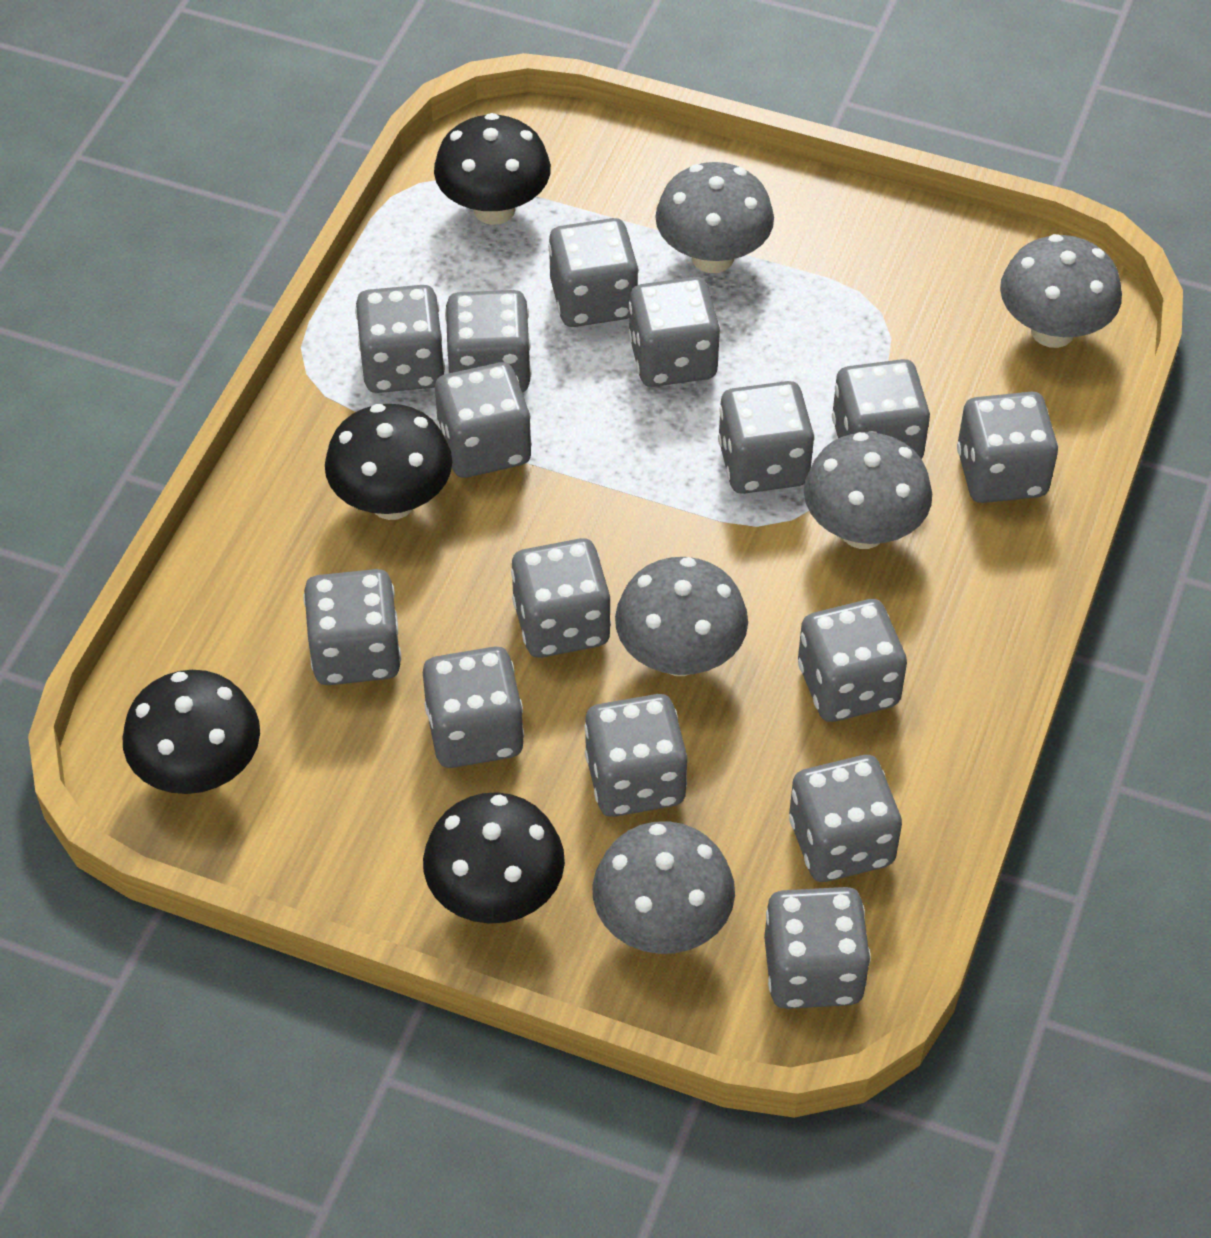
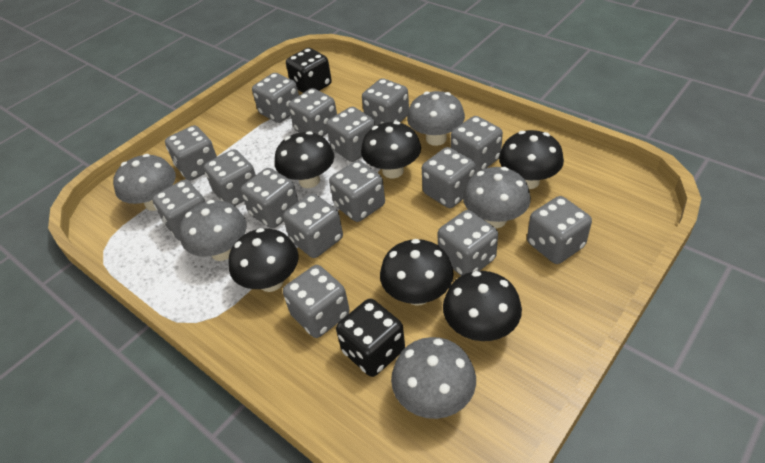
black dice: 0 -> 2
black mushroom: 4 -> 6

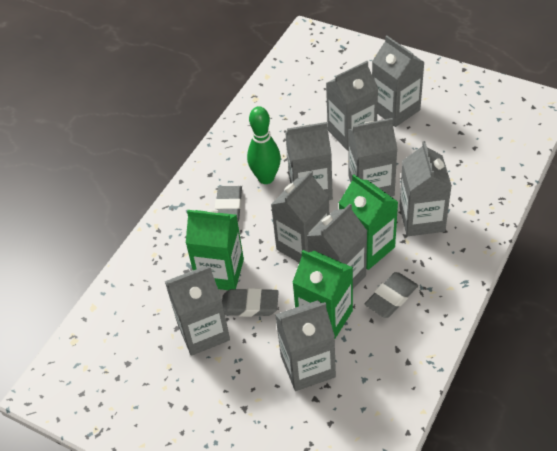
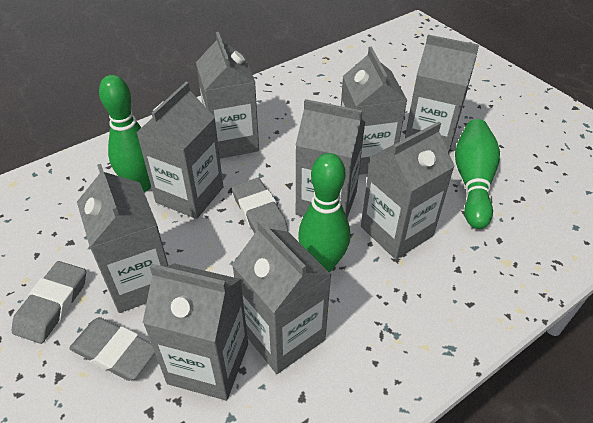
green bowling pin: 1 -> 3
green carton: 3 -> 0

----------

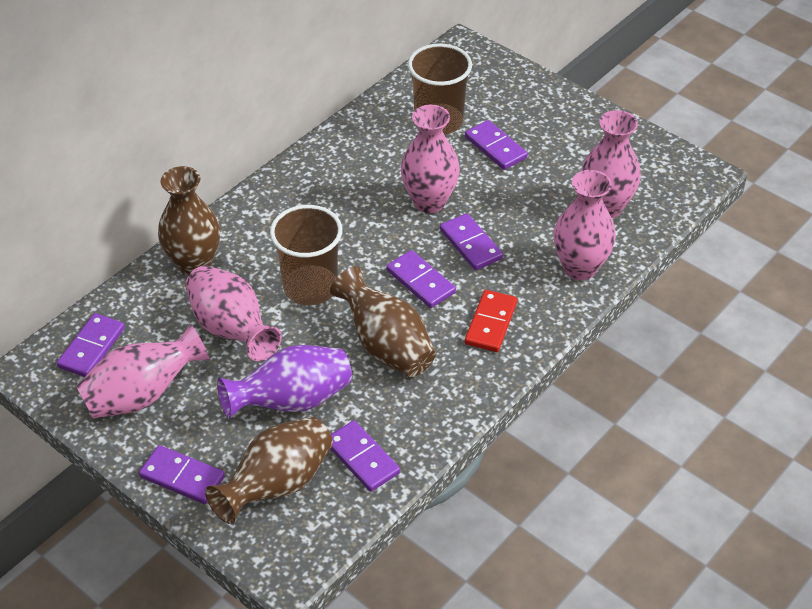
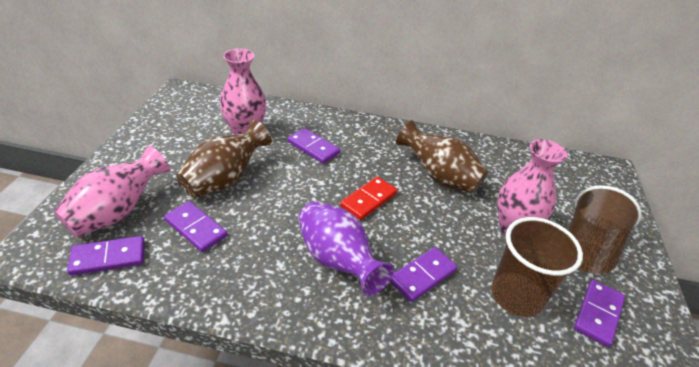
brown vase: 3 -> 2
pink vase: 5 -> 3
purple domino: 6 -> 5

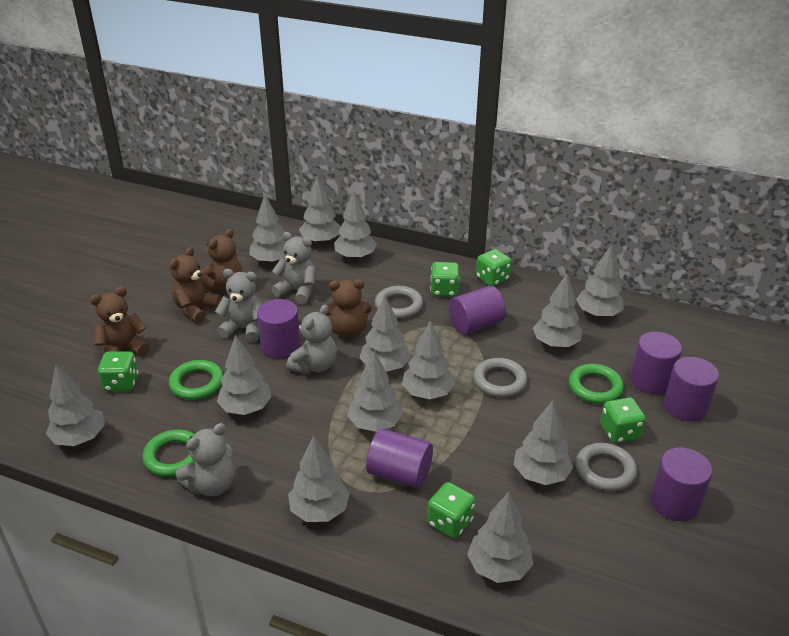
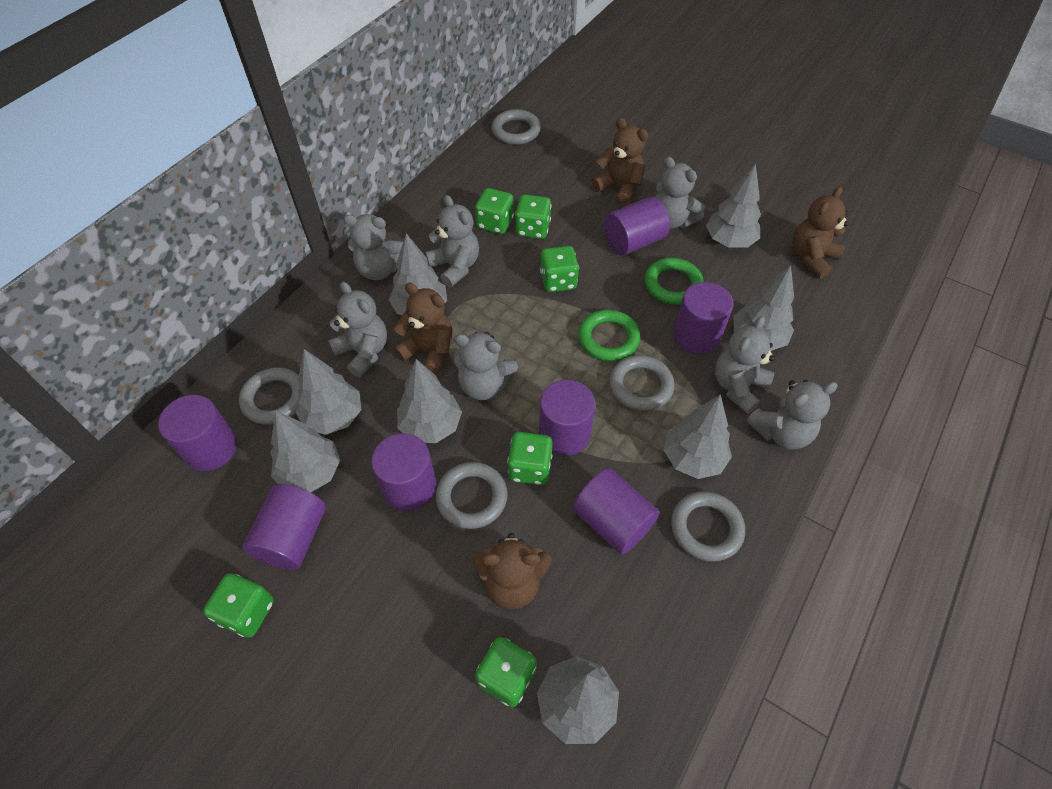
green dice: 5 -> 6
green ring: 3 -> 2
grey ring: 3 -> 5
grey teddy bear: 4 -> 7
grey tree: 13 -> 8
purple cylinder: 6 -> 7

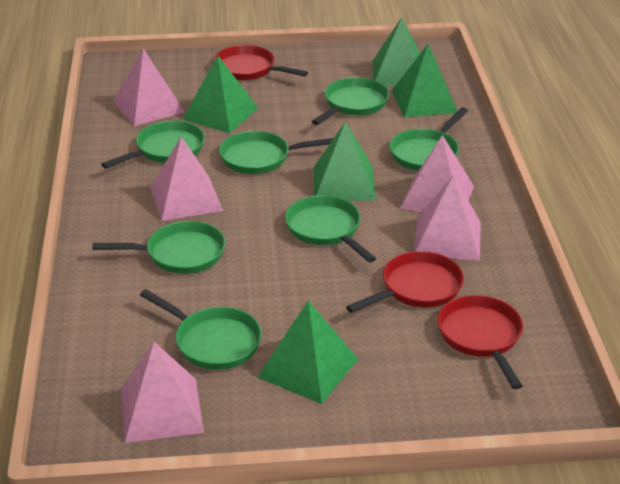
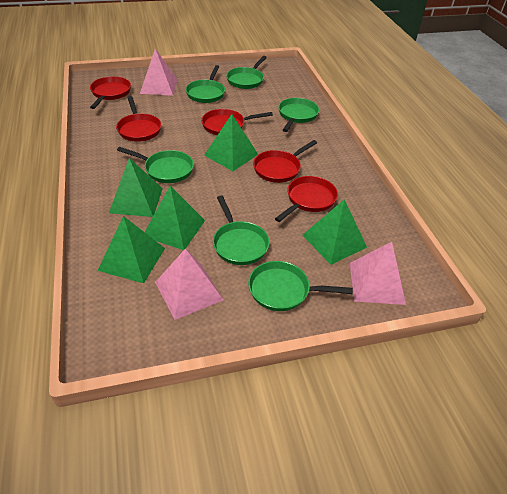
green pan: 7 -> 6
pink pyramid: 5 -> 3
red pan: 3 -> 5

----------

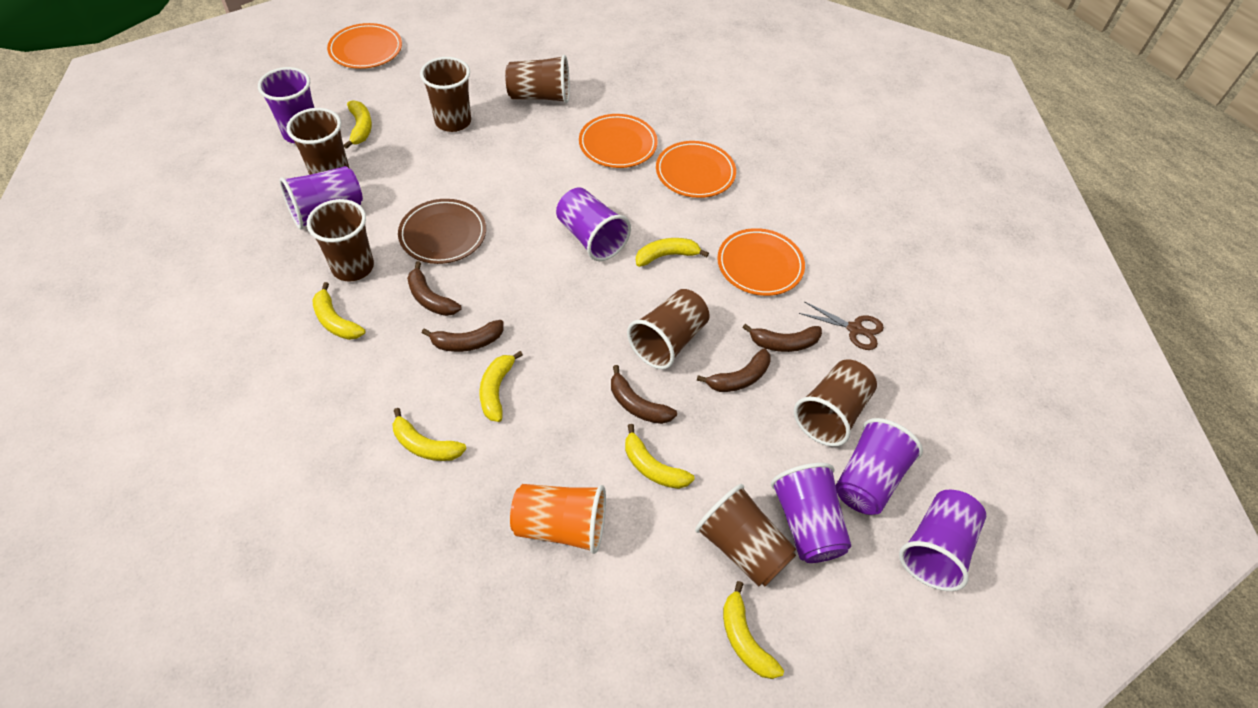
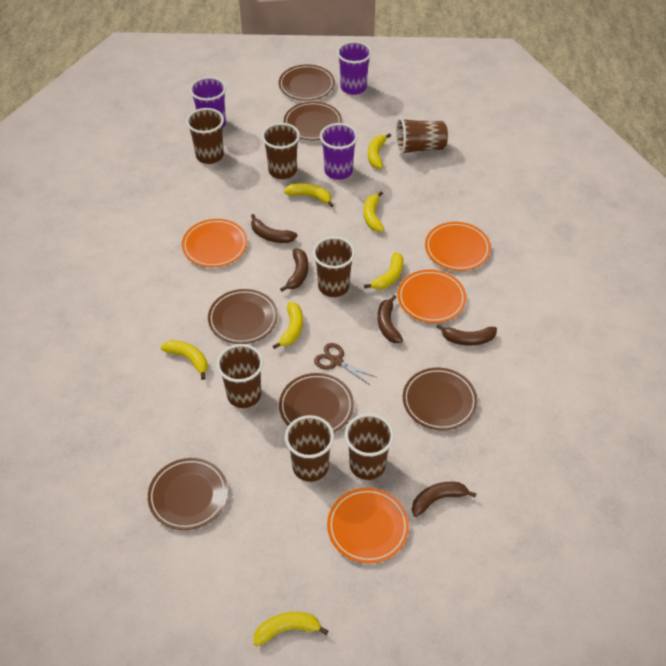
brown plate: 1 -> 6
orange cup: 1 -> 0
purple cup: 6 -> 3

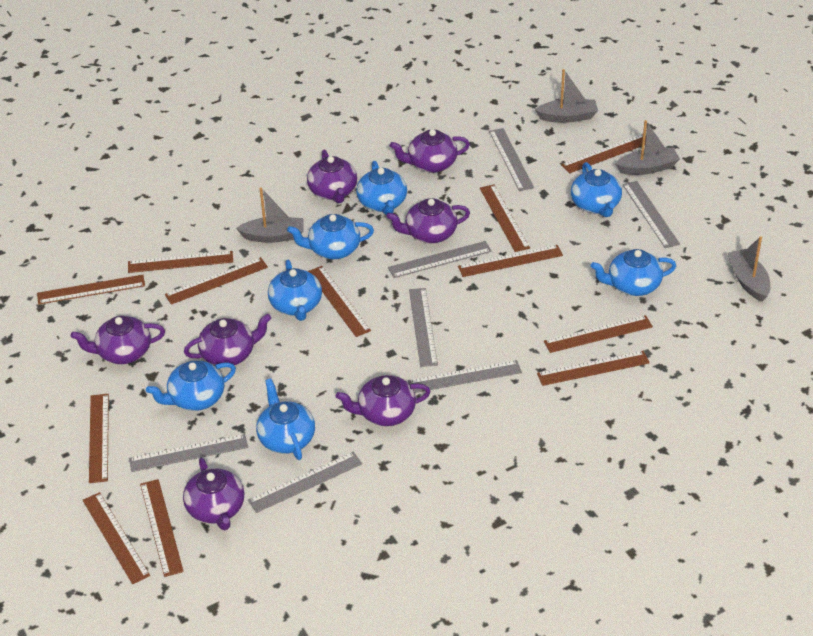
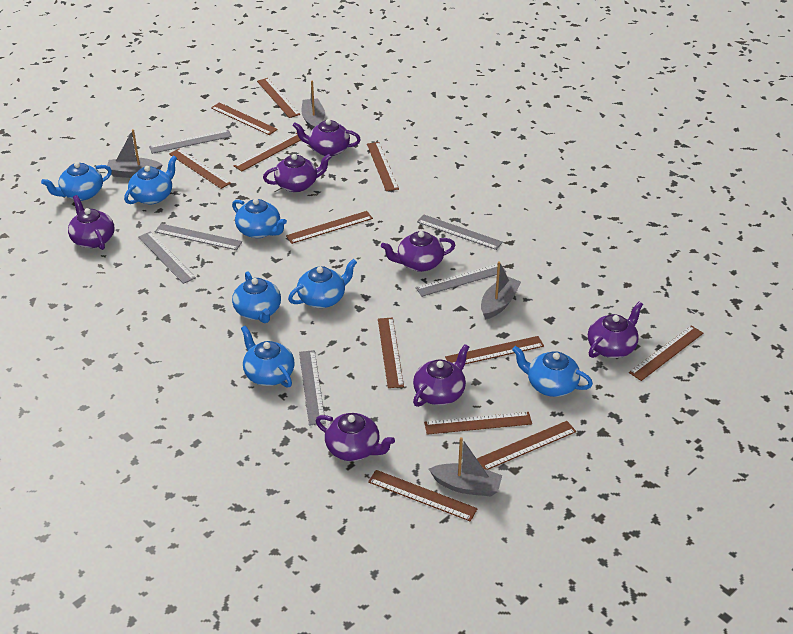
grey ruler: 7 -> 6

----------

Task:
Using the data above, set down each line from the line with "black dice: 0 -> 2" to the line with "green carton: 3 -> 0" exactly, both ends included, and leave the pictures behind. Nothing else belongs.

Response area:
black dice: 0 -> 2
black mushroom: 4 -> 6

green bowling pin: 1 -> 3
green carton: 3 -> 0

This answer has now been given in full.